Data supplied:
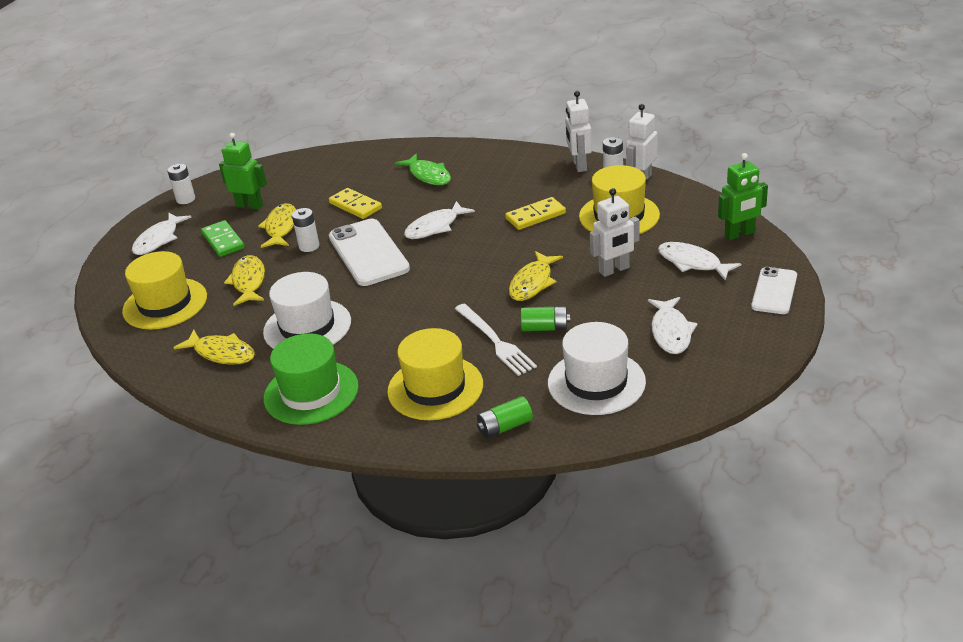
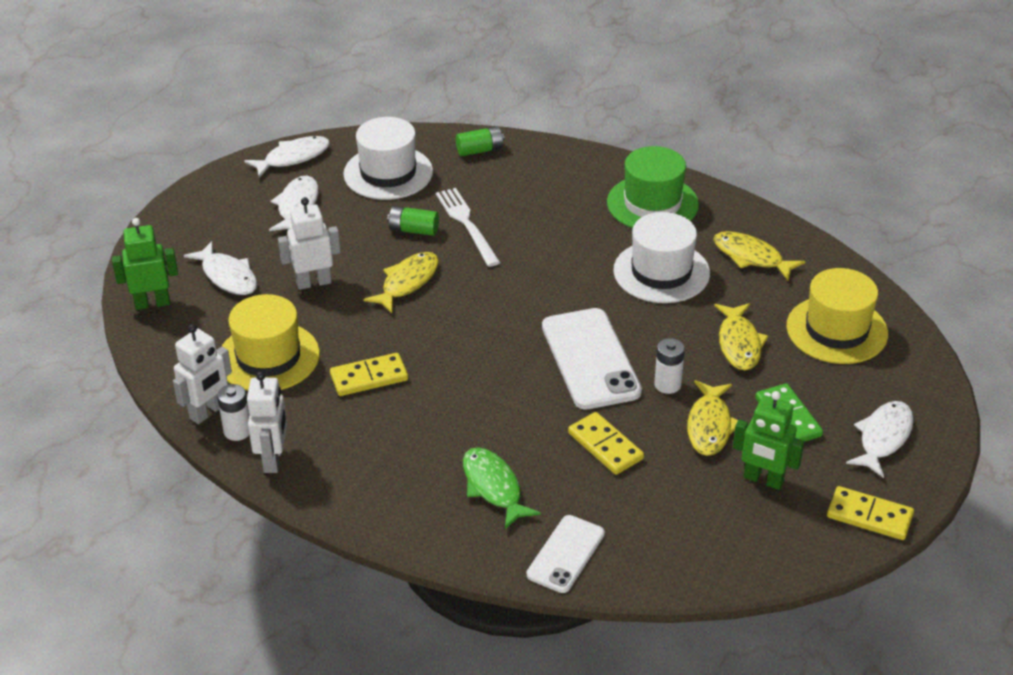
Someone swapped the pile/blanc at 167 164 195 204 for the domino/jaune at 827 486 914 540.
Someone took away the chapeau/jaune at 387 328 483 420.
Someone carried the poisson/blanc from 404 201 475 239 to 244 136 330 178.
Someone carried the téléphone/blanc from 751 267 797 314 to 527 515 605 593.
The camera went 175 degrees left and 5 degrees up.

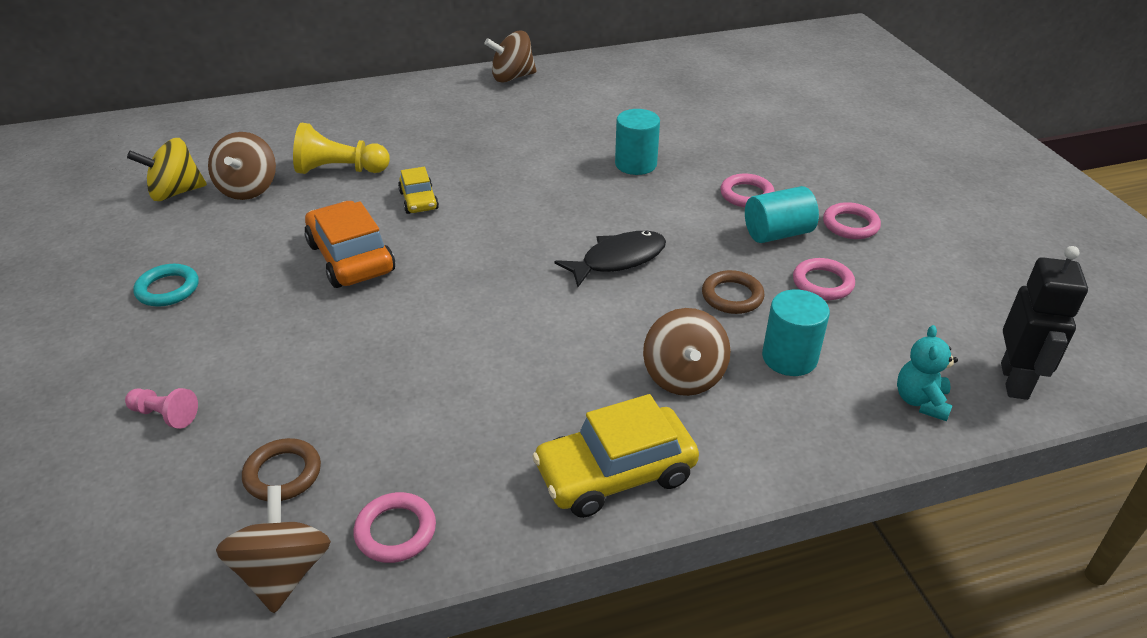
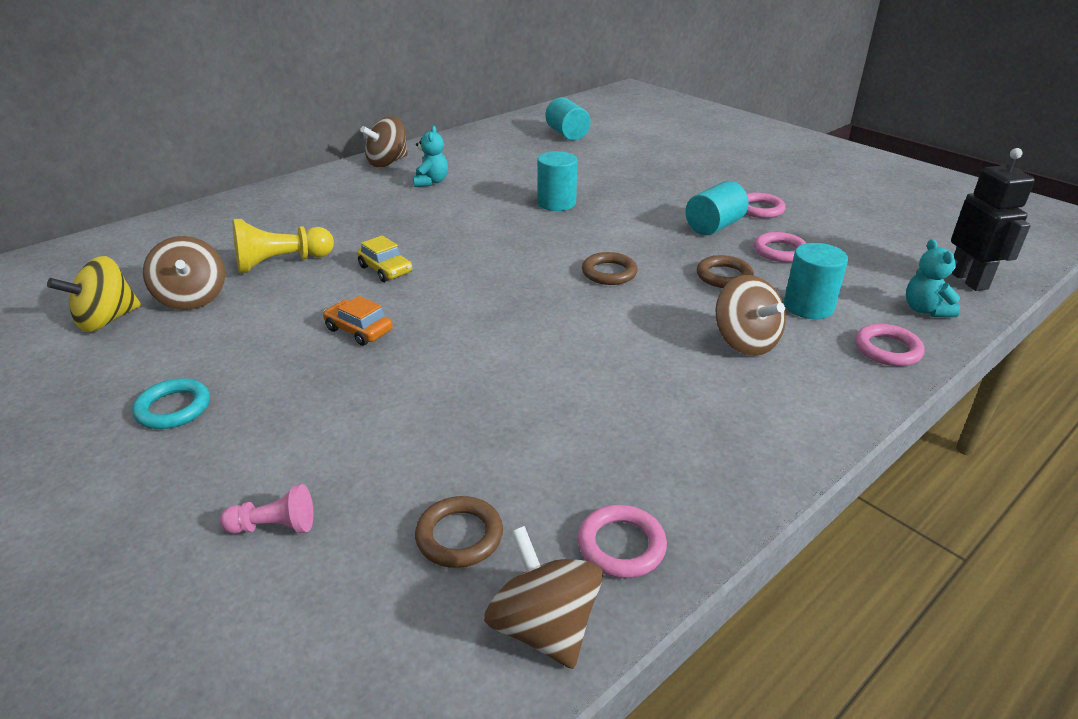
Someone scaled the voiture/orange at 304 201 395 288 by 0.56.
Someone took away the voiture/jaune at 532 394 699 518.
Someone swapped the poisson/noir at 554 231 666 287 for the anneau/marron at 582 252 638 285.
Someone carried the anneau/rose from 720 174 775 207 to 855 324 925 366.
Someone put down the ours en peluche/turquoise at 413 126 448 187.
Someone put down the cylindre/turquoise at 545 97 591 140.
The camera went 25 degrees left and 5 degrees down.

Exercise instructions: Please repeat every line of the material above exactly and without its pictures.

Answer area:
Someone swapped the pile/blanc at 167 164 195 204 for the domino/jaune at 827 486 914 540.
Someone took away the chapeau/jaune at 387 328 483 420.
Someone carried the poisson/blanc from 404 201 475 239 to 244 136 330 178.
Someone carried the téléphone/blanc from 751 267 797 314 to 527 515 605 593.
The camera went 175 degrees left and 5 degrees up.

Someone scaled the voiture/orange at 304 201 395 288 by 0.56.
Someone took away the voiture/jaune at 532 394 699 518.
Someone swapped the poisson/noir at 554 231 666 287 for the anneau/marron at 582 252 638 285.
Someone carried the anneau/rose from 720 174 775 207 to 855 324 925 366.
Someone put down the ours en peluche/turquoise at 413 126 448 187.
Someone put down the cylindre/turquoise at 545 97 591 140.
The camera went 25 degrees left and 5 degrees down.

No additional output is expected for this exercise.